───── GIVEN DATA
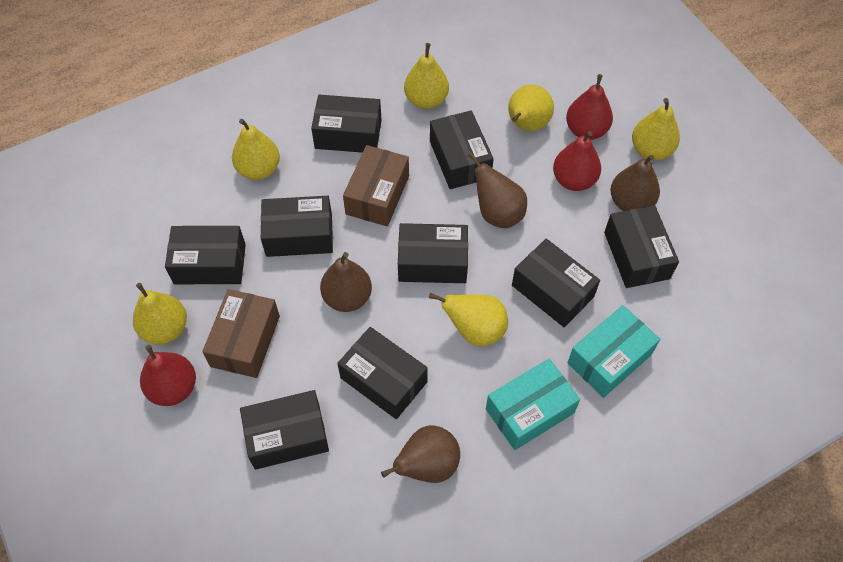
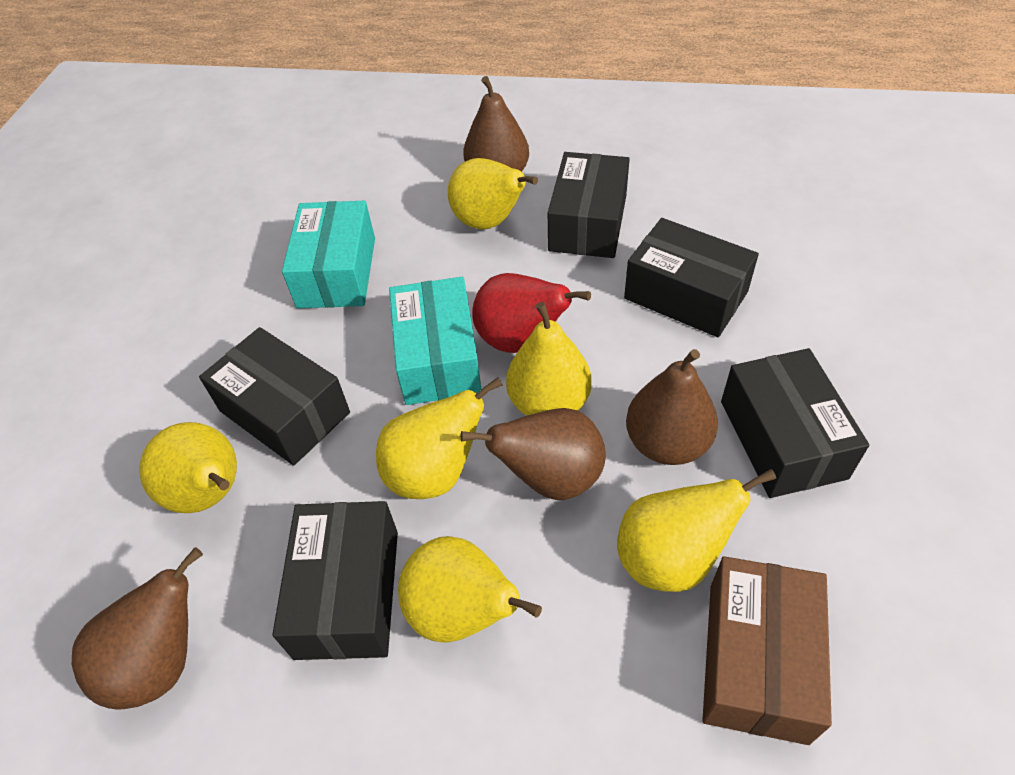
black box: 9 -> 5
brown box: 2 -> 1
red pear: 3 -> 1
──────────
───── GIVEN DATA
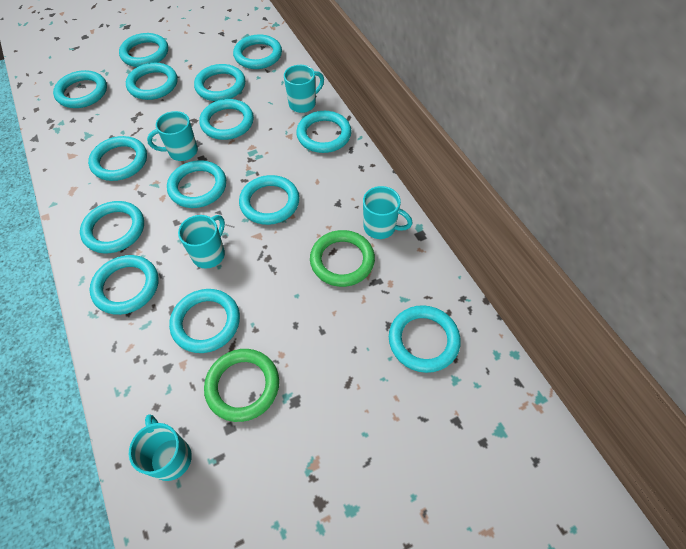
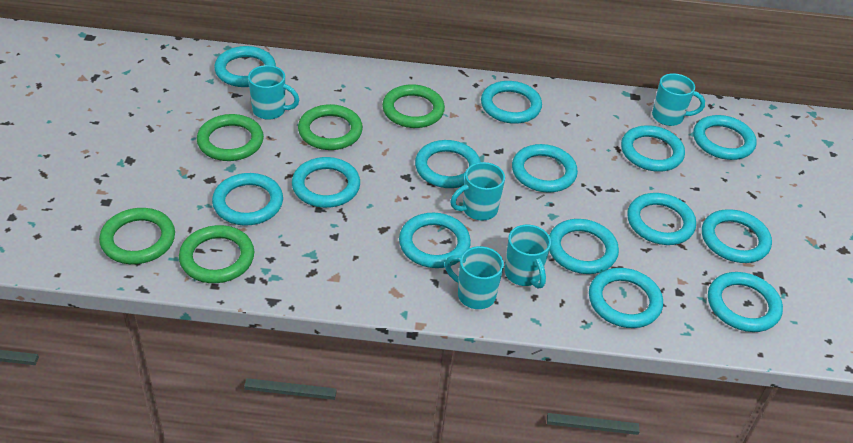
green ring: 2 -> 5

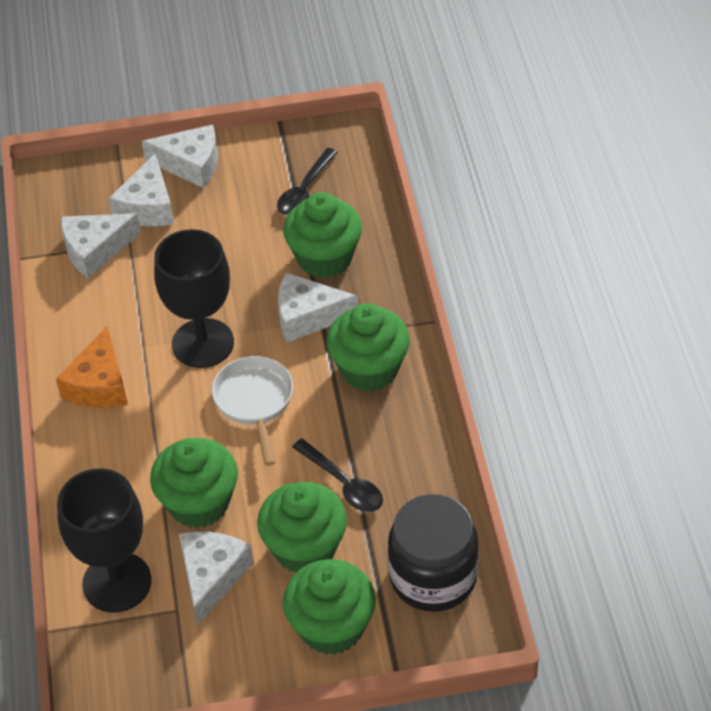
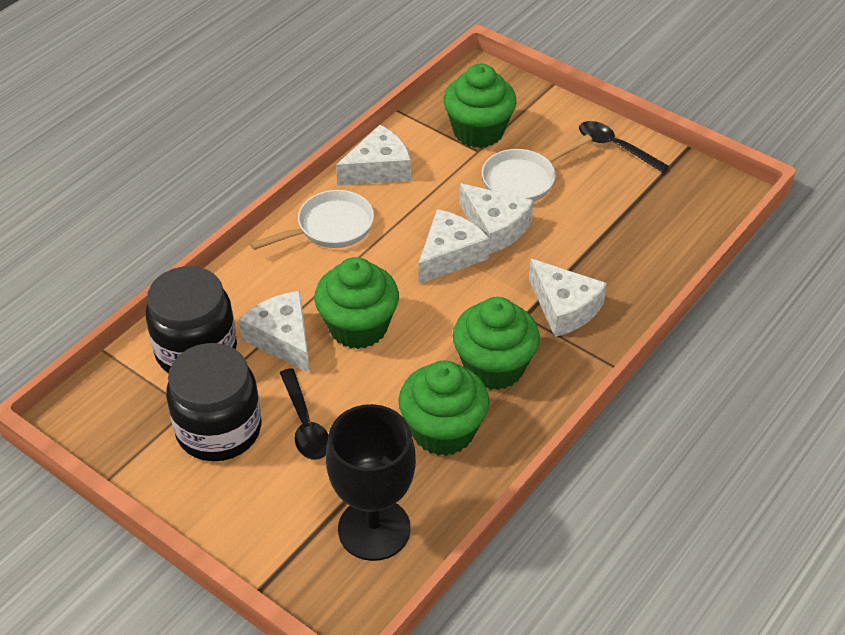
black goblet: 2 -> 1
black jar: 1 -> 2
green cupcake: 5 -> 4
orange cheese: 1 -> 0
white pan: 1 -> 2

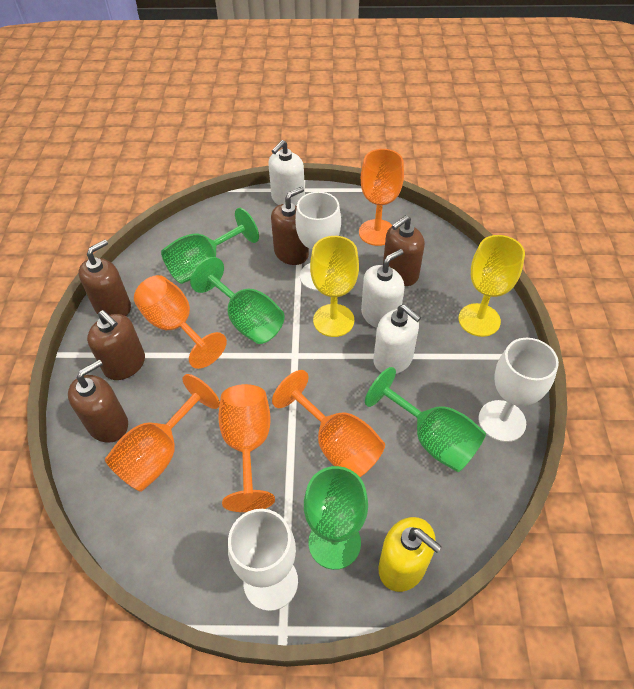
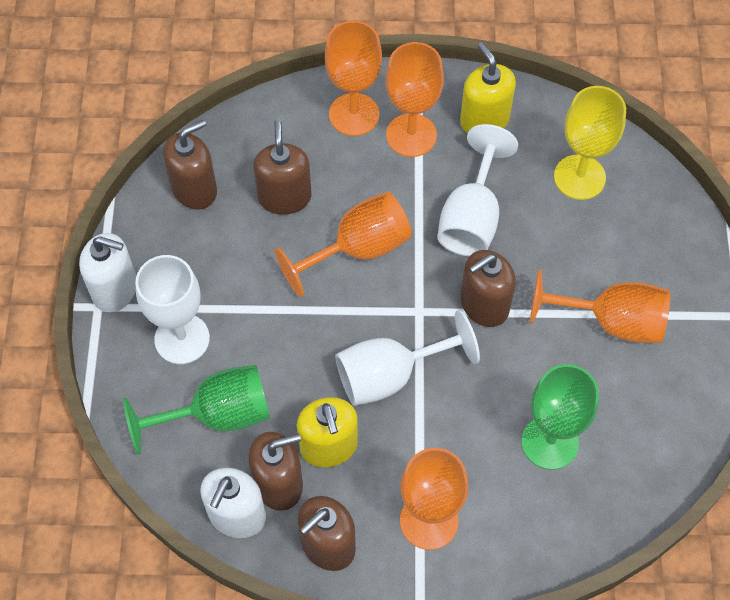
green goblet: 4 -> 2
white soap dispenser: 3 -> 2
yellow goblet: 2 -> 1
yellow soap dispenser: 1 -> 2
──────────
───── GIVEN DATA
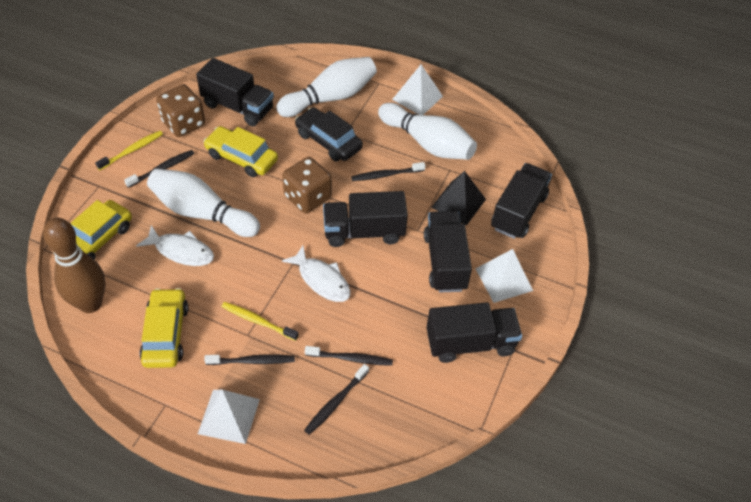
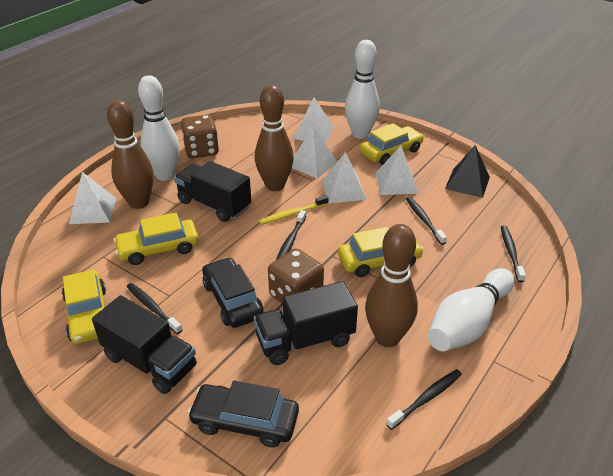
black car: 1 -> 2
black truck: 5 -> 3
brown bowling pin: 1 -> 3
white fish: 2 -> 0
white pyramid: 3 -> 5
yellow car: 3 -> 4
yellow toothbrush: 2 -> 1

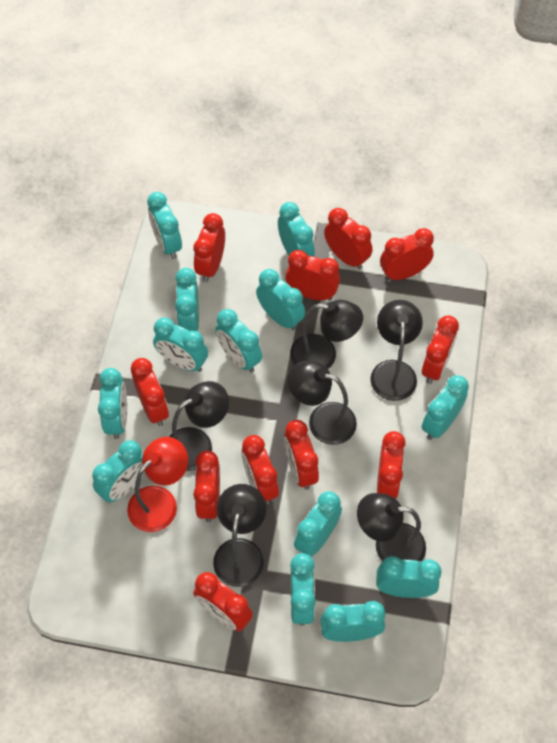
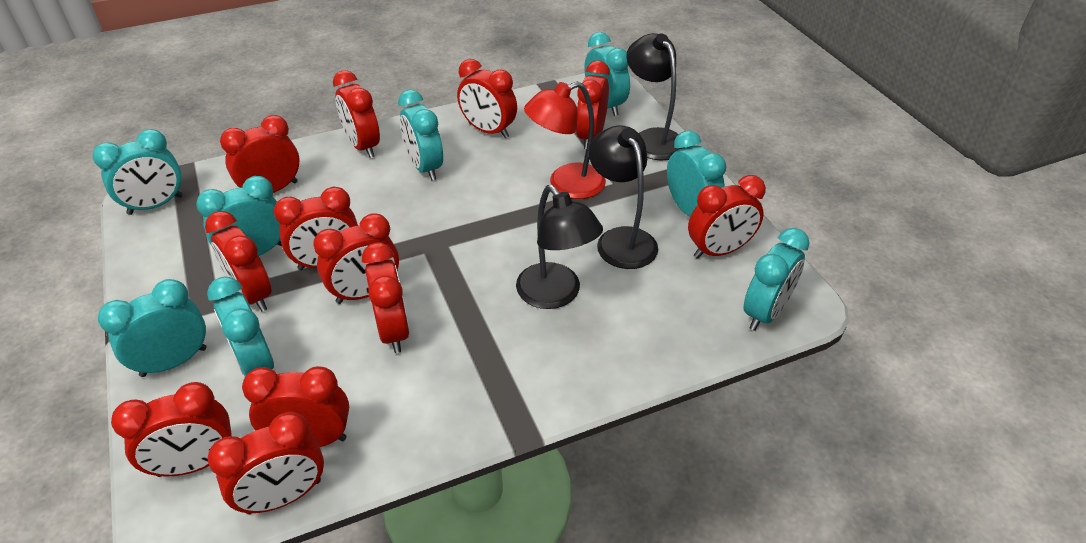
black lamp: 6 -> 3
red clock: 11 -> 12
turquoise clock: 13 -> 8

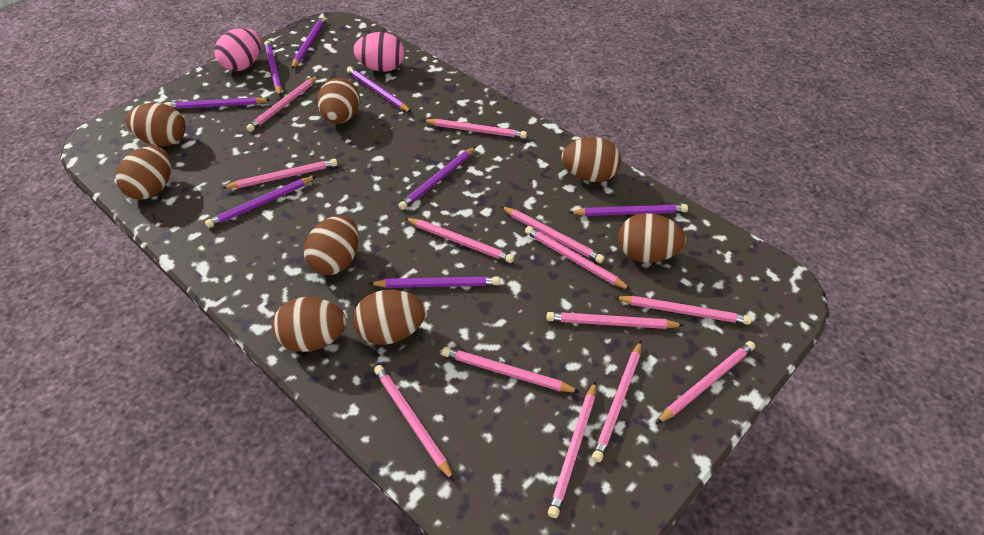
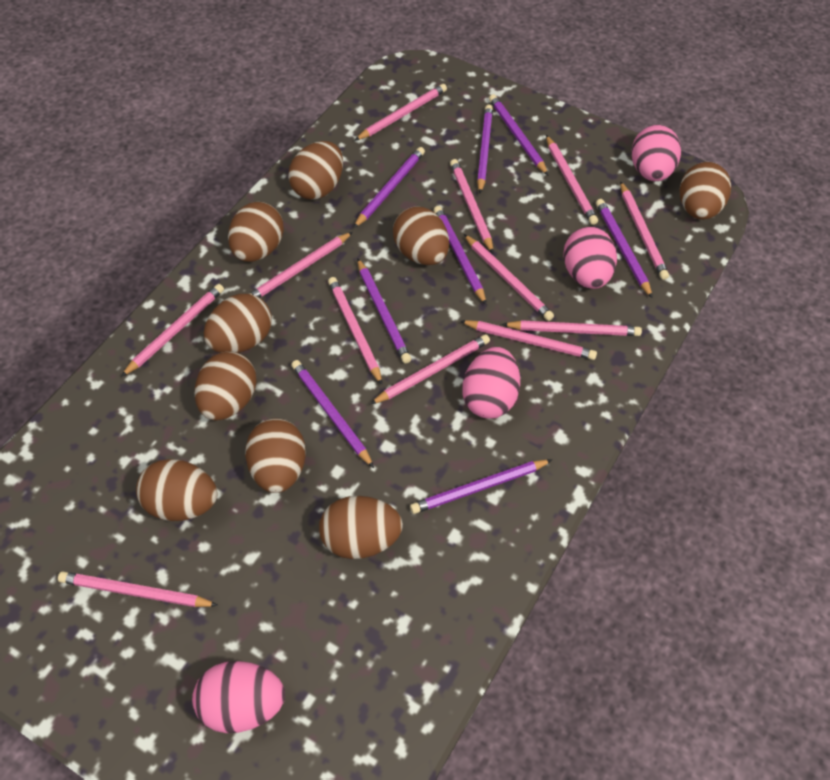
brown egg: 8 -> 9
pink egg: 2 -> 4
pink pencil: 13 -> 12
──────────
— TASK OBJECTIVE —
Within the listing above, extract exactly the lines that run from the one containing "black truck: 5 -> 3" through the one containing "pink pencil: 13 -> 12", excluding any pictures.

— EXPECTED ANSWER —
black truck: 5 -> 3
brown bowling pin: 1 -> 3
white fish: 2 -> 0
white pyramid: 3 -> 5
yellow car: 3 -> 4
yellow toothbrush: 2 -> 1

black lamp: 6 -> 3
red clock: 11 -> 12
turquoise clock: 13 -> 8

brown egg: 8 -> 9
pink egg: 2 -> 4
pink pencil: 13 -> 12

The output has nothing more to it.